Extracted records:
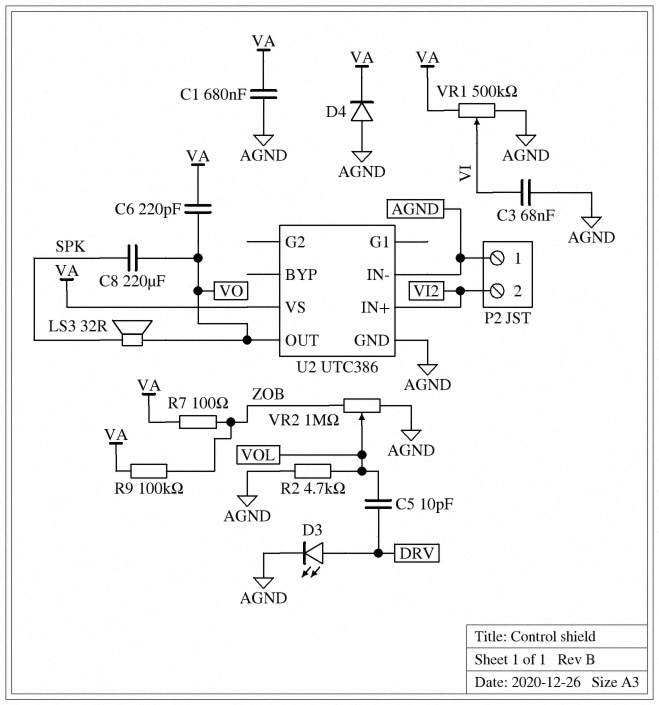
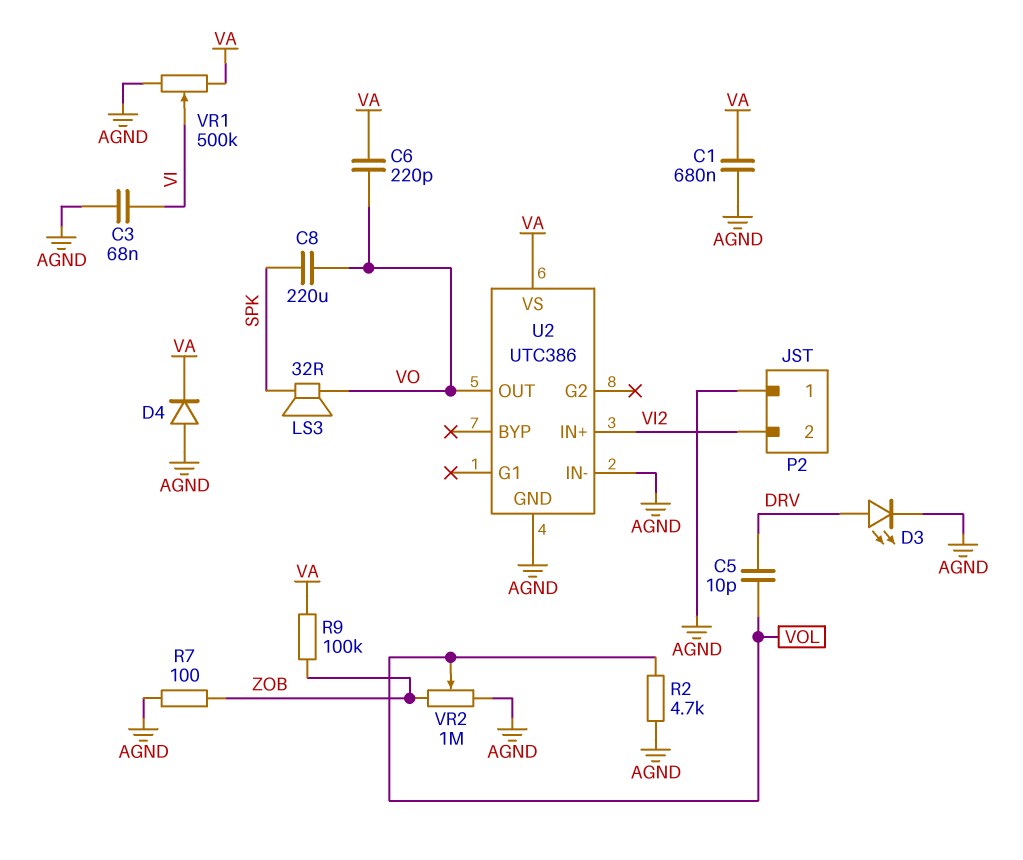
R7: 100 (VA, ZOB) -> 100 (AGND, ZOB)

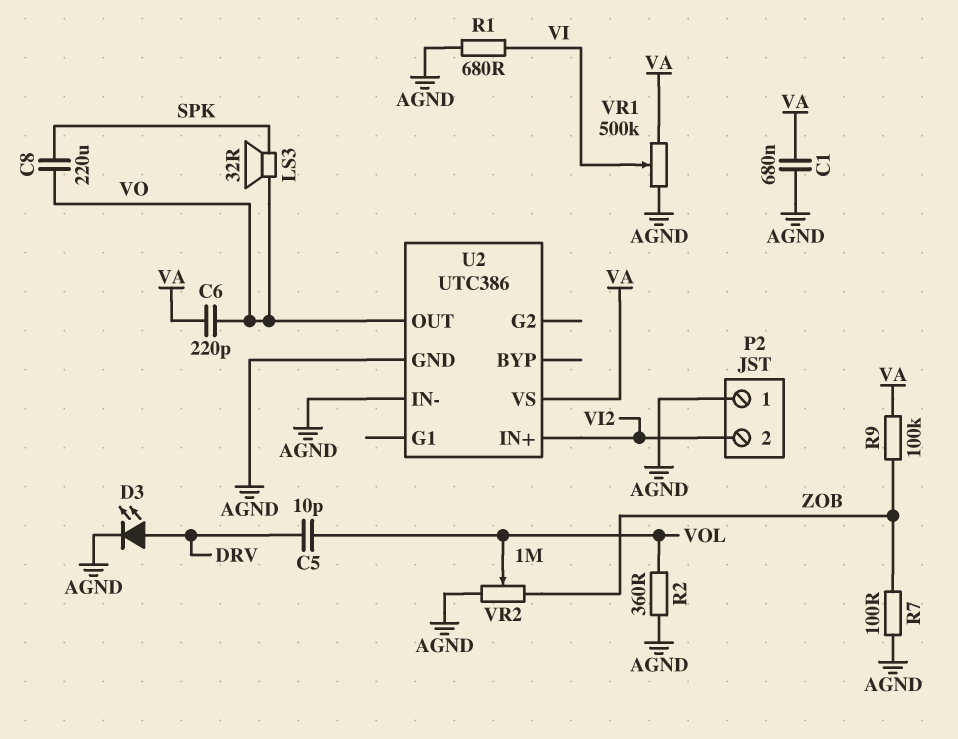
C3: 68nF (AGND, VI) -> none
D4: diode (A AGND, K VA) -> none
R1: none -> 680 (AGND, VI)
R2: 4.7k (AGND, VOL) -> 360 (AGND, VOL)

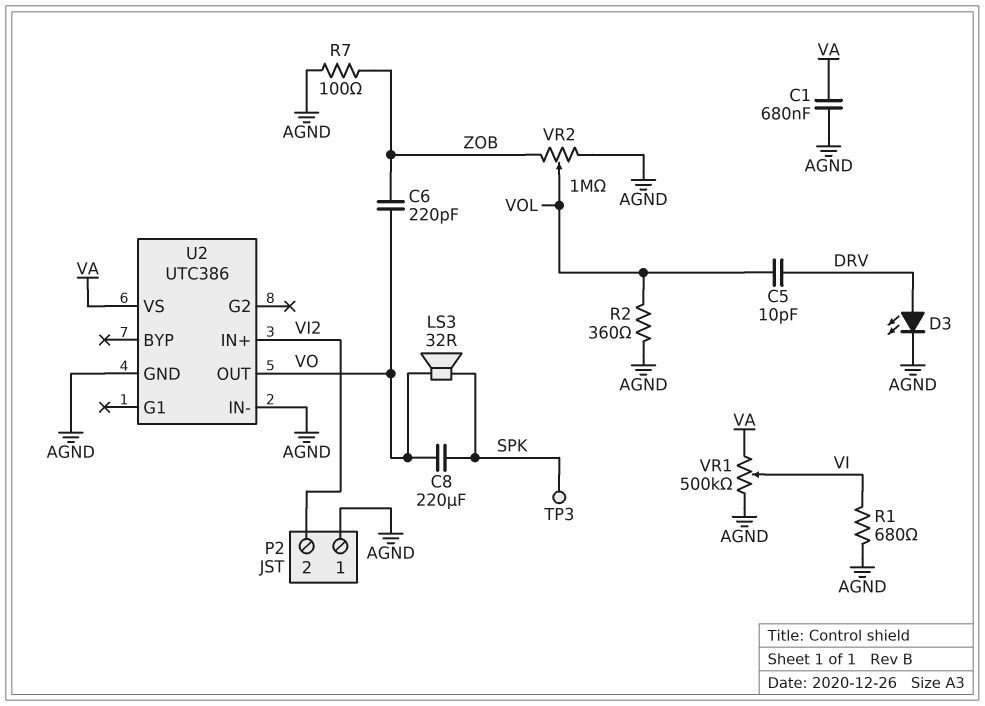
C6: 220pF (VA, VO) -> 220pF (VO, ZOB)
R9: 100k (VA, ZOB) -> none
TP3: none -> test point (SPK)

--

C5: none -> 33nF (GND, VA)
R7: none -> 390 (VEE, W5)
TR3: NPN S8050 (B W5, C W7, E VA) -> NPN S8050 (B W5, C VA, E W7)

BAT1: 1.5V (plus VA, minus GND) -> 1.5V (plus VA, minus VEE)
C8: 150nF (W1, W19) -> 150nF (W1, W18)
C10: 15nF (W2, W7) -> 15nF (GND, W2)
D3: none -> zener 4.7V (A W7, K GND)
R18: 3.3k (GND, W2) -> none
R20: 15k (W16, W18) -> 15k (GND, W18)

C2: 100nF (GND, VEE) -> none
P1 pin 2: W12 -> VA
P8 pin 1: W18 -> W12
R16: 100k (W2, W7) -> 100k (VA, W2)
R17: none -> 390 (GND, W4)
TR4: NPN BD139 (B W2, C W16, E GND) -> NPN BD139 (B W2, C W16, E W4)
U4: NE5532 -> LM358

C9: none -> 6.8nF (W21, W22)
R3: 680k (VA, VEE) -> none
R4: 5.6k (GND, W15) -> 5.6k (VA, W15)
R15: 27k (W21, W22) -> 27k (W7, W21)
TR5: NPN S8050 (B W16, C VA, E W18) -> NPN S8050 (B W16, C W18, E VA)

Task statement: Beginning with the line containing "D3: none -> zener 4.7V (A W7, K GND)" in the material above, copy every line exactly until you have copied the line containing "TR5: NPN S8050".

Task response:
D3: none -> zener 4.7V (A W7, K GND)
R18: 3.3k (GND, W2) -> none
R20: 15k (W16, W18) -> 15k (GND, W18)

C2: 100nF (GND, VEE) -> none
P1 pin 2: W12 -> VA
P8 pin 1: W18 -> W12
R16: 100k (W2, W7) -> 100k (VA, W2)
R17: none -> 390 (GND, W4)
TR4: NPN BD139 (B W2, C W16, E GND) -> NPN BD139 (B W2, C W16, E W4)
U4: NE5532 -> LM358

C9: none -> 6.8nF (W21, W22)
R3: 680k (VA, VEE) -> none
R4: 5.6k (GND, W15) -> 5.6k (VA, W15)
R15: 27k (W21, W22) -> 27k (W7, W21)
TR5: NPN S8050 (B W16, C VA, E W18) -> NPN S8050 (B W16, C W18, E VA)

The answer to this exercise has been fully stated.